__DATA EXTRACT__
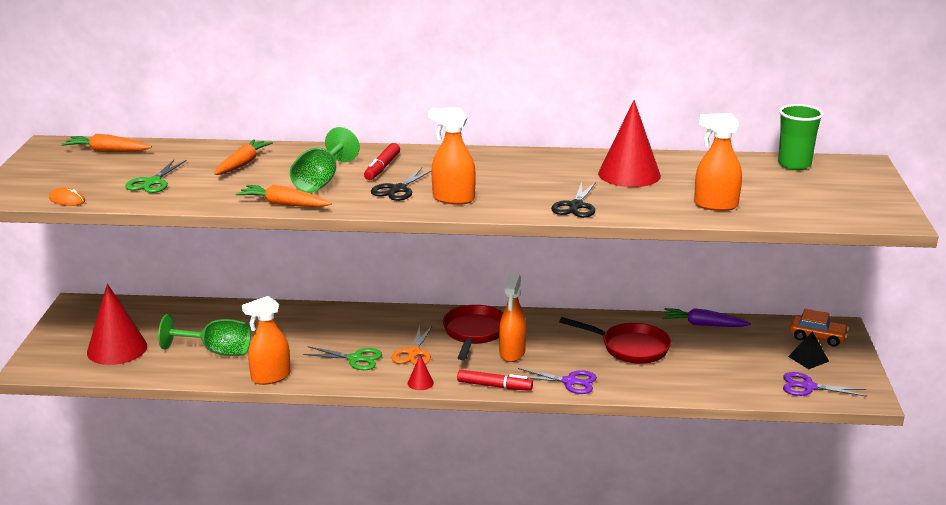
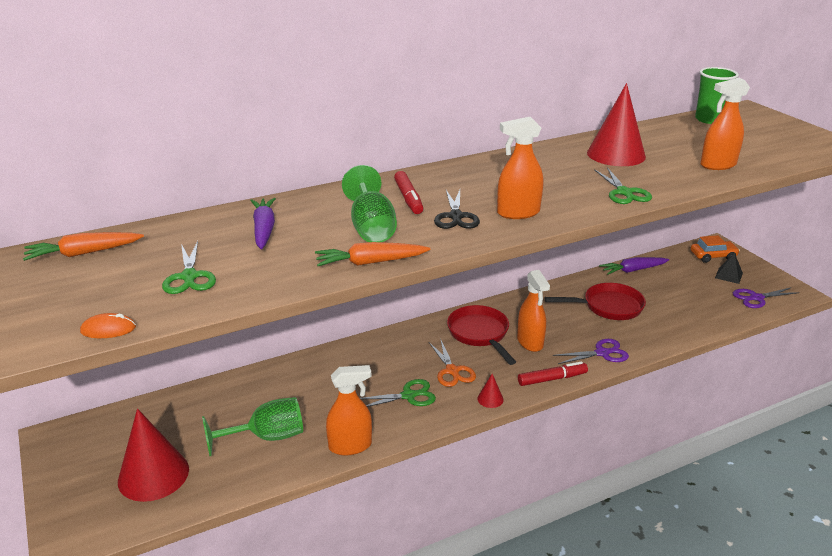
camera: 30 degrees left, 5 degrees up
(243, 164) = (264, 229): orange carrot -> purple carrot
(270, 377) = (350, 446): orange spray bottle -> orange spray bottle turned 135 degrees counterclockwise
(576, 206) = (624, 192): black scissors -> green scissors

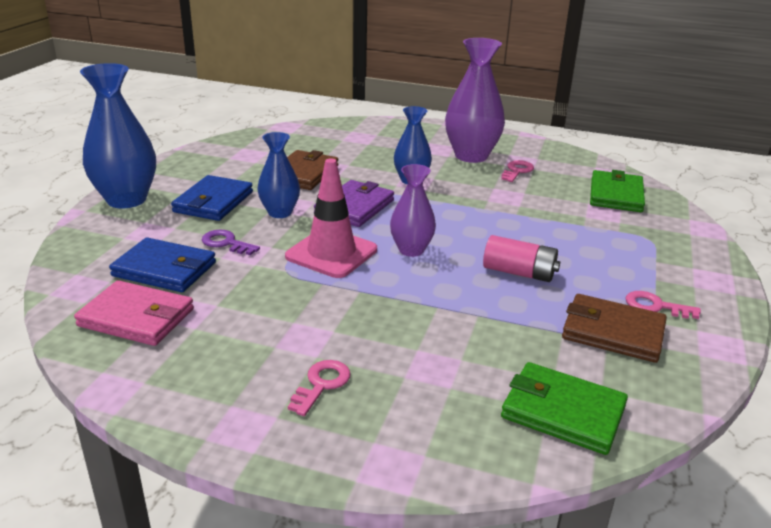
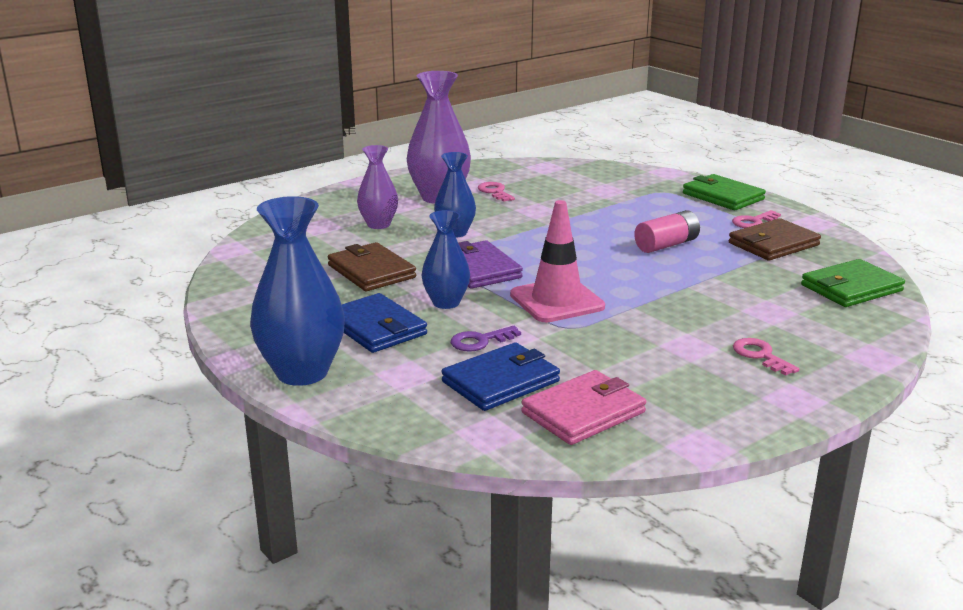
camera: 55 degrees left, 5 degrees down
(411, 250) = (588, 270): purple vase -> purple vase (378, 224)
(616, 195) = (583, 177): green wallet -> green wallet (722, 196)

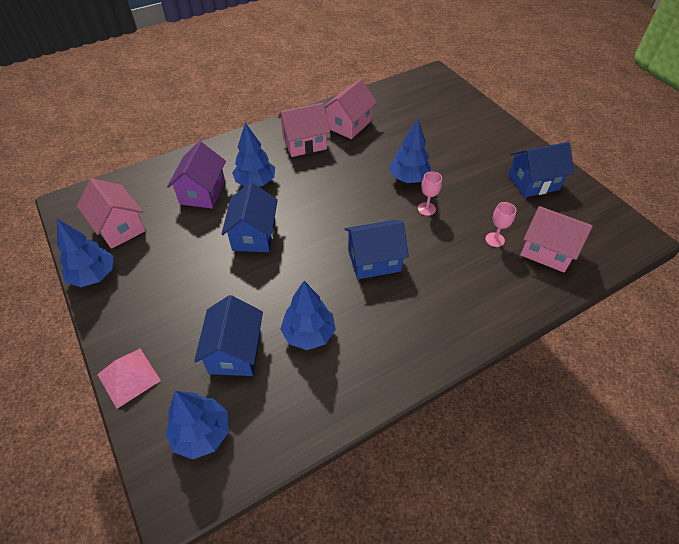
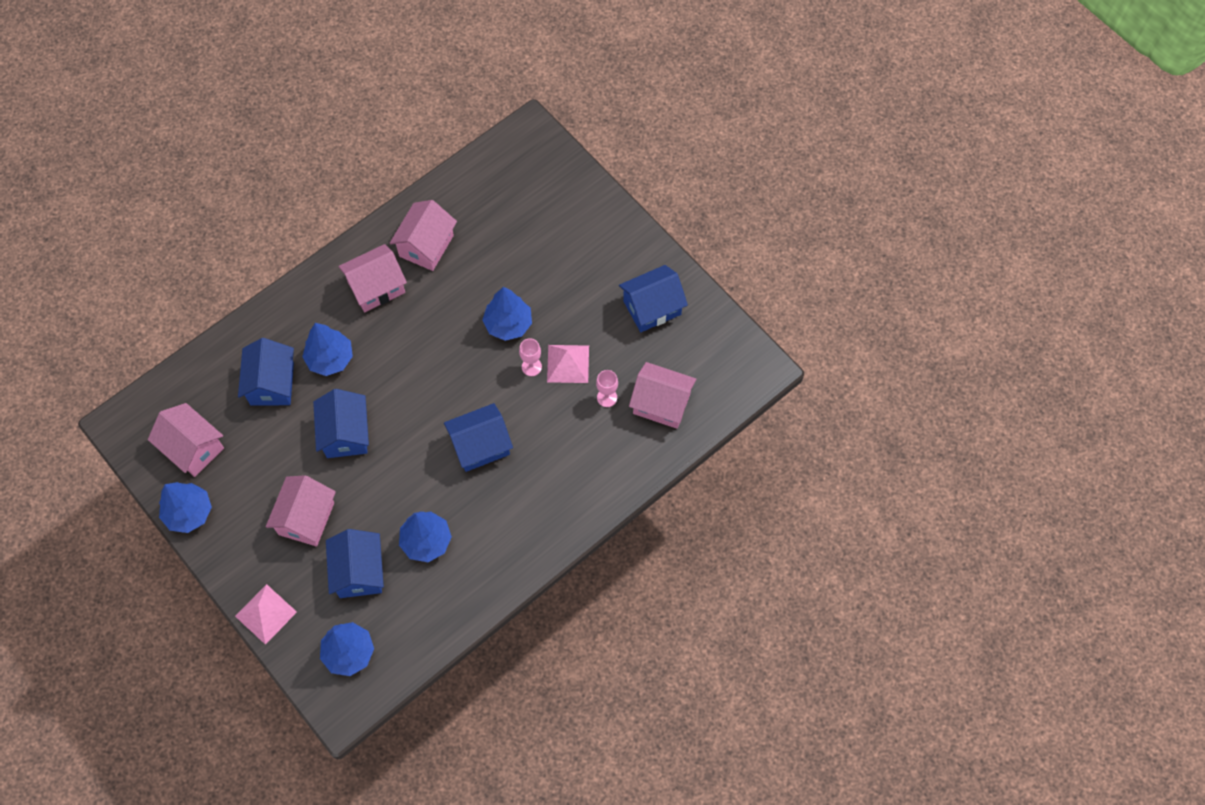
camera: 10 degrees left, 15 degrees up
(198, 296) = (306, 518): none -> pink house
(202, 192) = (272, 383): purple house -> blue house
(459, 211) = (568, 363): none -> pink pyramid

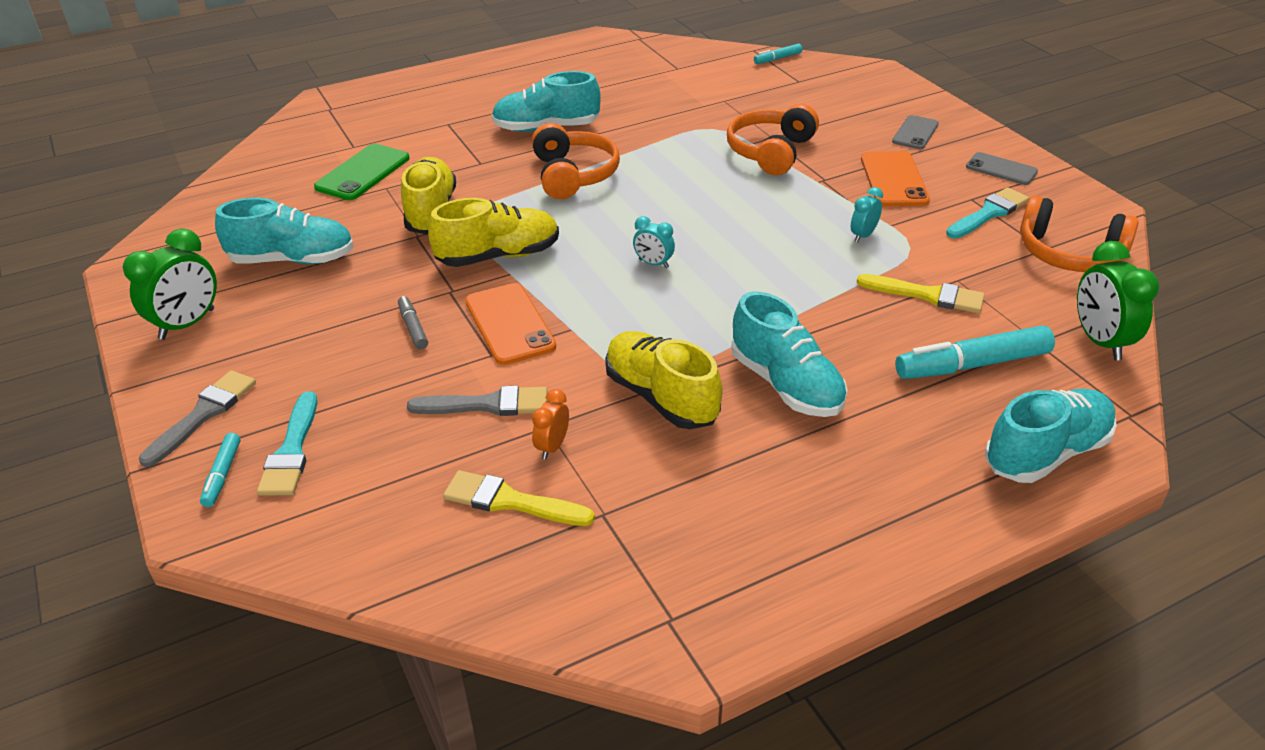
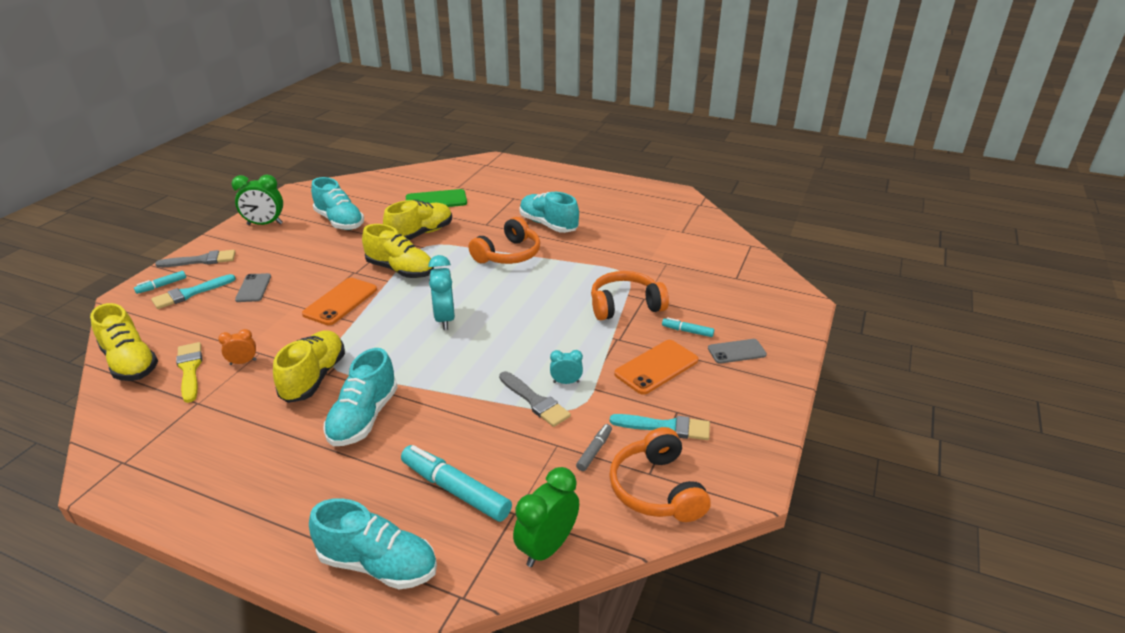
camera: 50 degrees right, 5 degrees down
(413, 328) = (312, 277): grey marker -> grey marker (594, 451)
(415, 559) = (130, 362): none -> yellow shoe
(487, 404) = (264, 327): grey brush -> grey brush (535, 401)
(653, 263) = (445, 319): turquoise clock -> turquoise clock, size x1.81
(777, 59) = (754, 258): turquoise marker -> turquoise marker (687, 331)
(927, 295) = (521, 438): yellow brush -> none
(1001, 169) = (740, 410): grey phone -> grey phone (253, 288)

__WHAT TO PRODUCE__
Repeat only the lines from the one holding "(777, 59) = (754, 258): turquoise" through the last line of the data.

__ANSWER SECTION__
(777, 59) = (754, 258): turquoise marker -> turquoise marker (687, 331)
(927, 295) = (521, 438): yellow brush -> none
(1001, 169) = (740, 410): grey phone -> grey phone (253, 288)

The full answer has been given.